Lines with "none": copy each one from the listing below.
====== TASK DATA ======
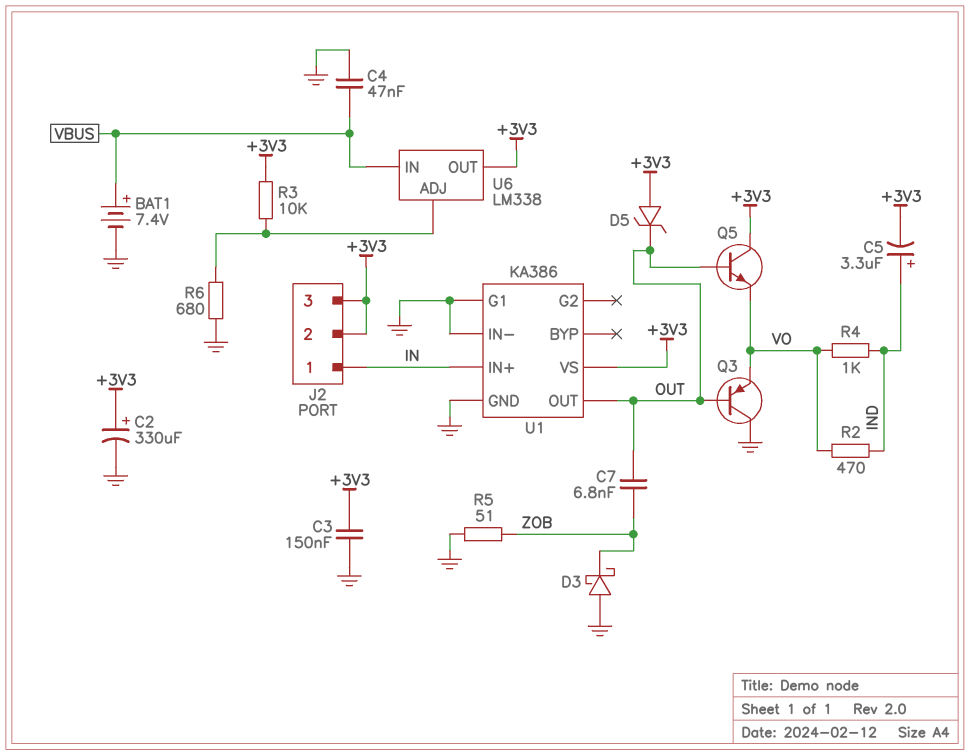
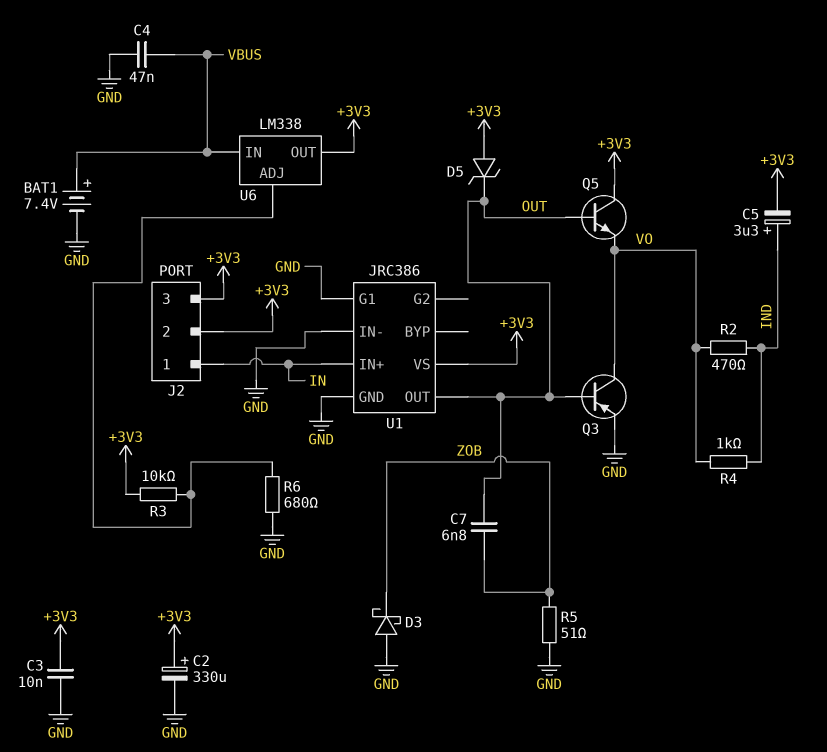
C3: 150nF (+3V3, GND) -> 10nF (+3V3, GND)
Q3: PNP (B OUT, C GND, E VO) -> PNP (B OUT, C VO, E GND)
U1: KA386 -> JRC386

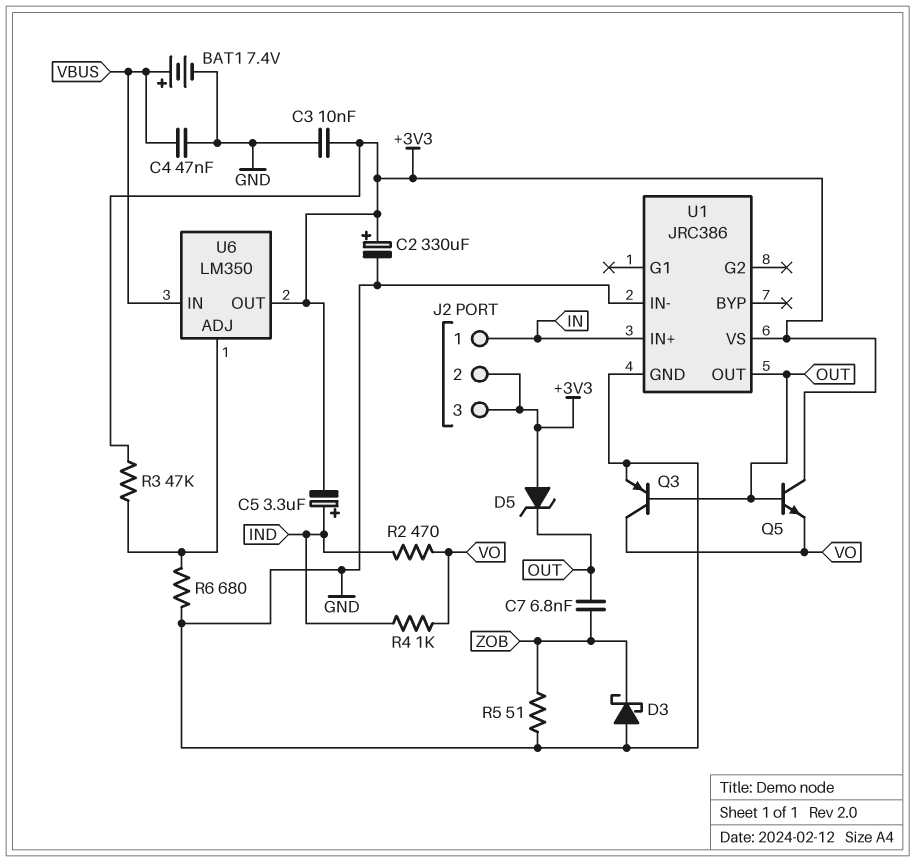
R3: 10k (+3V3, U6/ADJ) -> 47k (+3V3, U6/ADJ)
U1 pin G1: GND -> none
U6: LM338 -> LM350

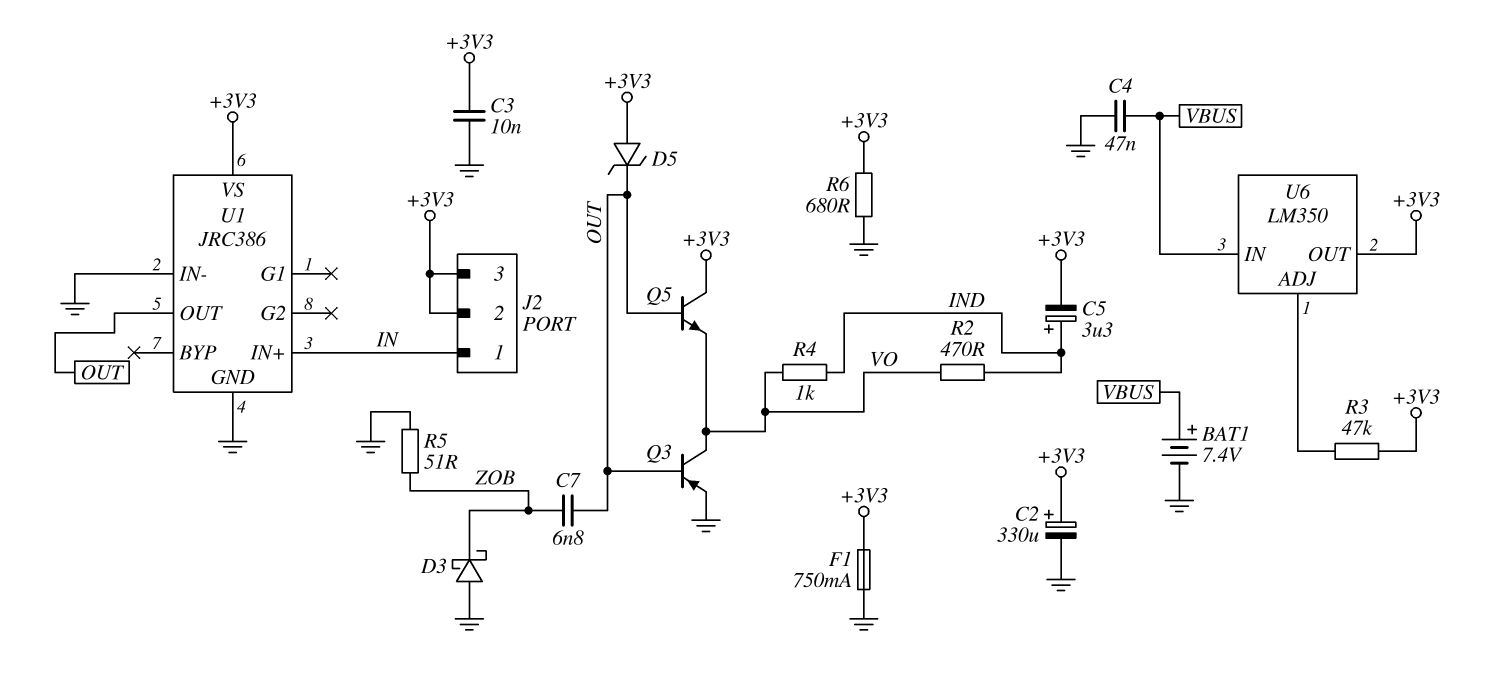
F1: none -> 750mA (+3V3, GND)
R6: 680 (GND, U6/ADJ) -> 680 (+3V3, GND)

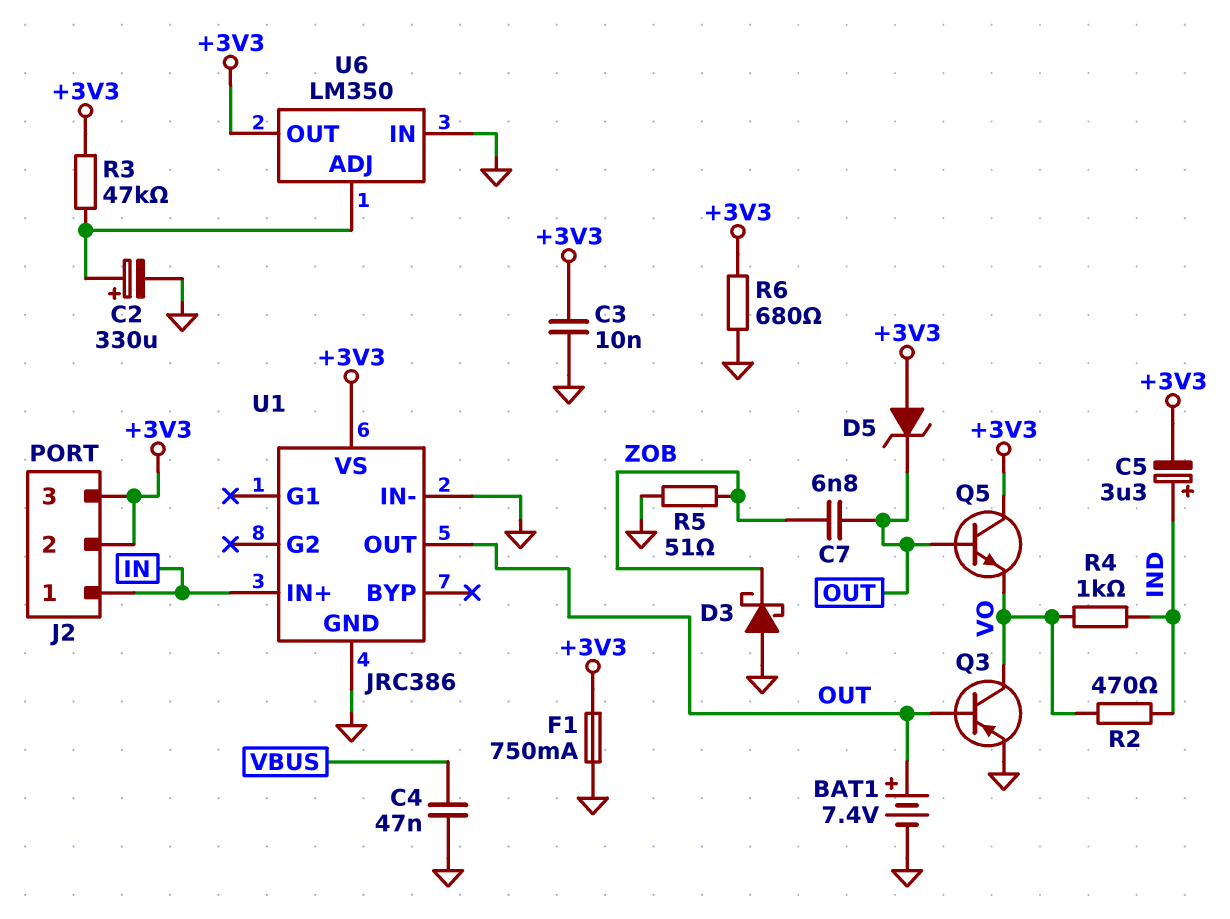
BAT1: 7.4V (plus VBUS, minus GND) -> 7.4V (plus OUT, minus GND)
C2: 330uF (plus +3V3, minus GND) -> 330uF (plus U6/ADJ, minus GND)
U6 pin IN: VBUS -> GND

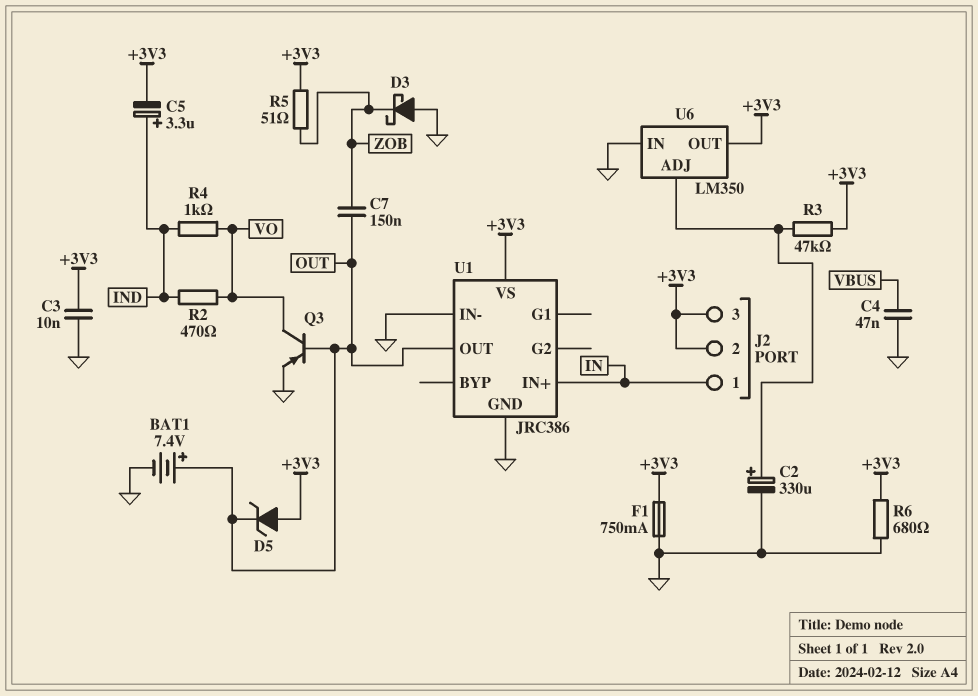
C7: 6.8nF (OUT, ZOB) -> 150nF (OUT, ZOB)
Q5: NPN (B OUT, C +3V3, E VO) -> none
R5: 51 (GND, ZOB) -> 51 (+3V3, ZOB)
======
• ANSWER TO THIS PROBLEM:
U1 pin G1: GND -> none
F1: none -> 750mA (+3V3, GND)
Q5: NPN (B OUT, C +3V3, E VO) -> none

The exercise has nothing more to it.